◆ WHAT YOU ARE ASKED TO DO
The expected response is the full listing, retyped exactly, without its images.

◆ RECORD EXTRACTS
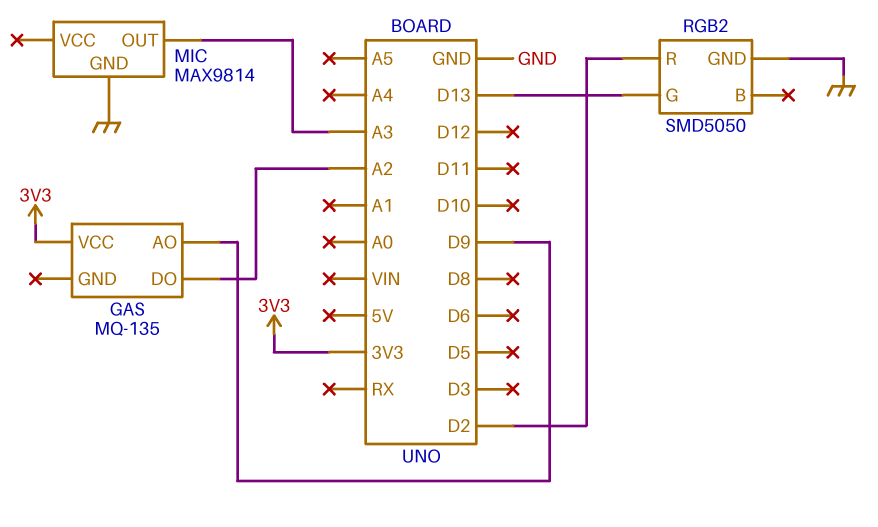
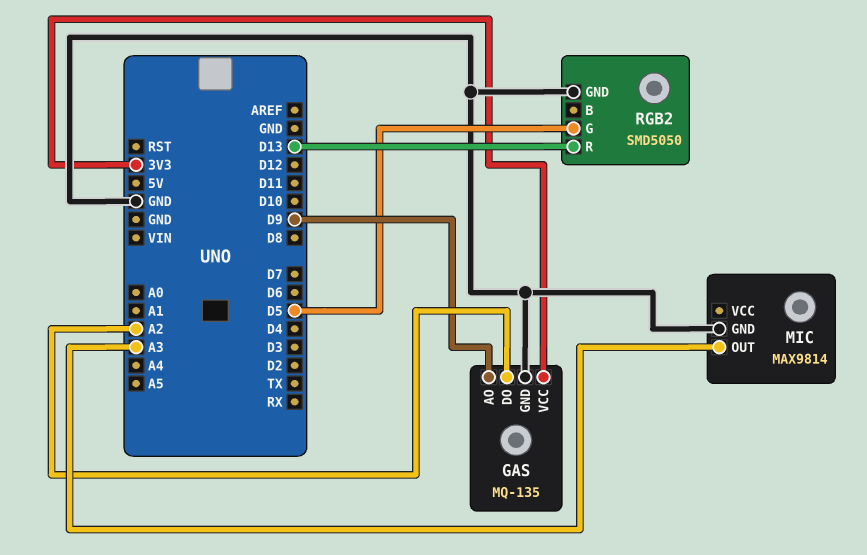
GAS pin GND: none -> GND
RGB2 pin G: D13 -> D5
RGB2 pin R: D2 -> D13

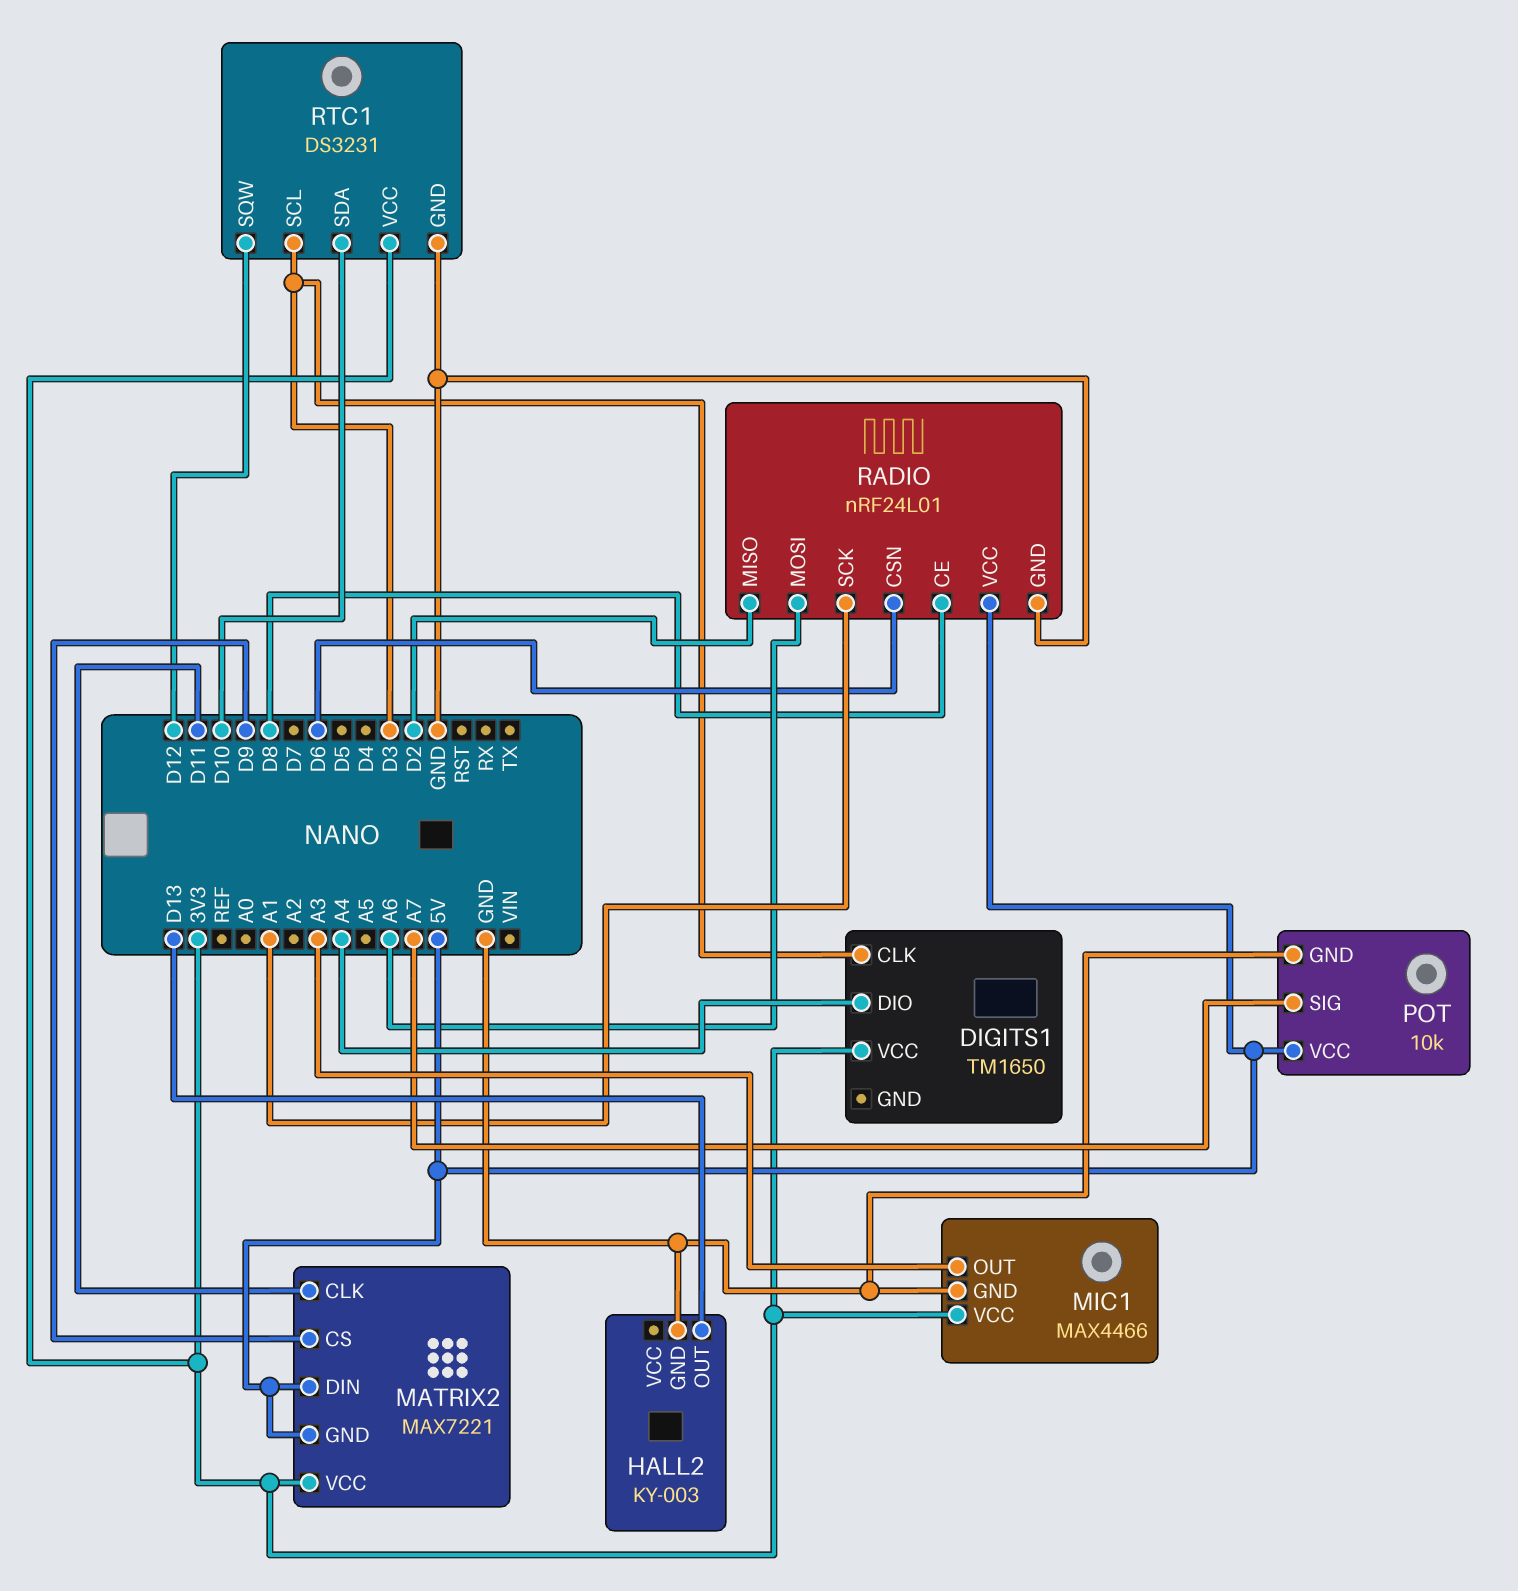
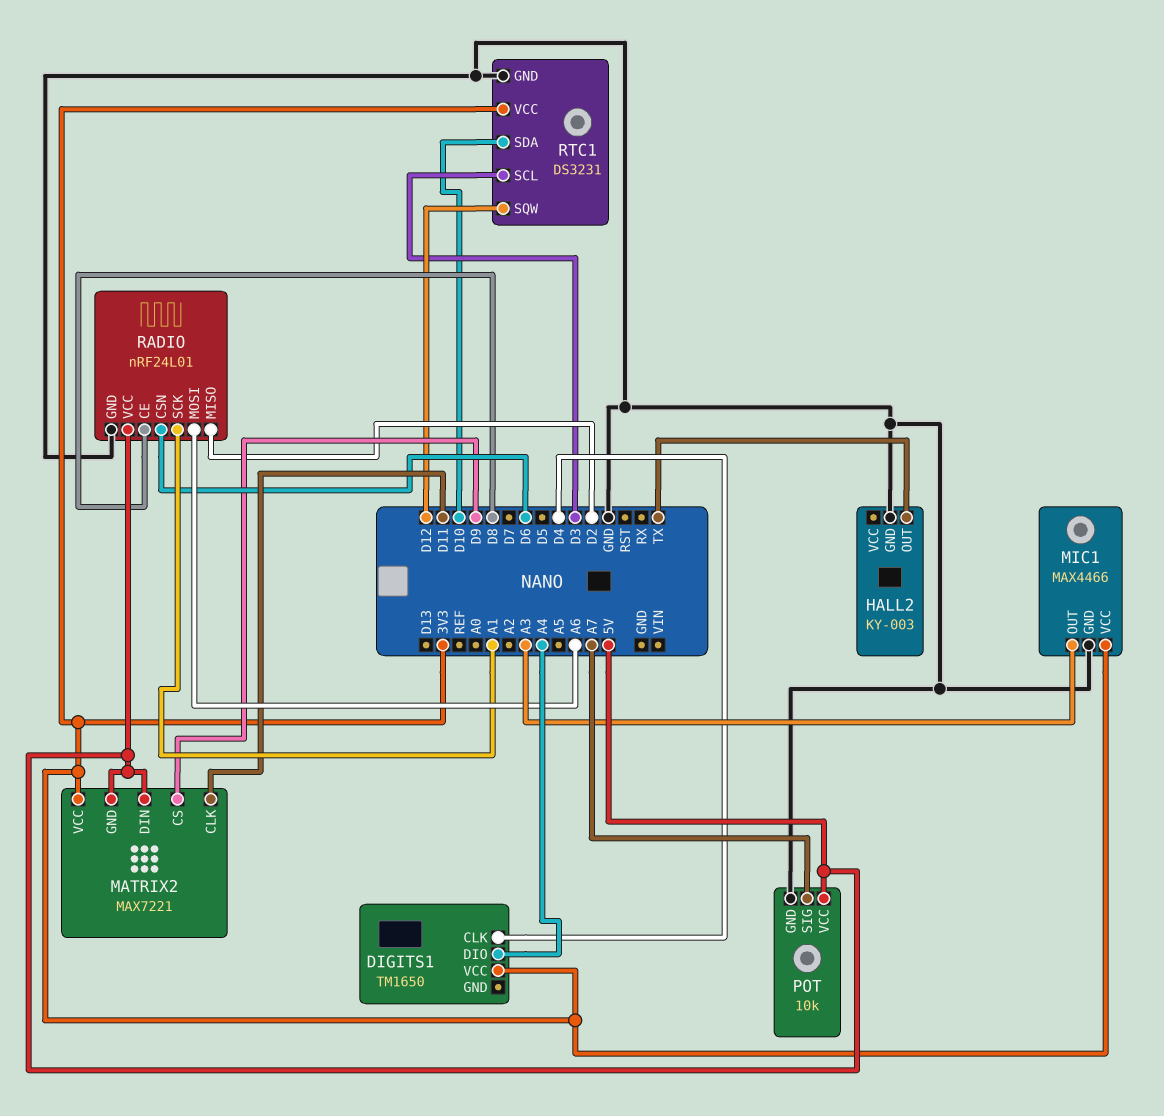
DIGITS1 pin CLK: D3 -> D4
HALL2 pin OUT: D13 -> TX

◆ WORKED SOLUTION
GAS pin GND: none -> GND
RGB2 pin G: D13 -> D5
RGB2 pin R: D2 -> D13

DIGITS1 pin CLK: D3 -> D4
HALL2 pin OUT: D13 -> TX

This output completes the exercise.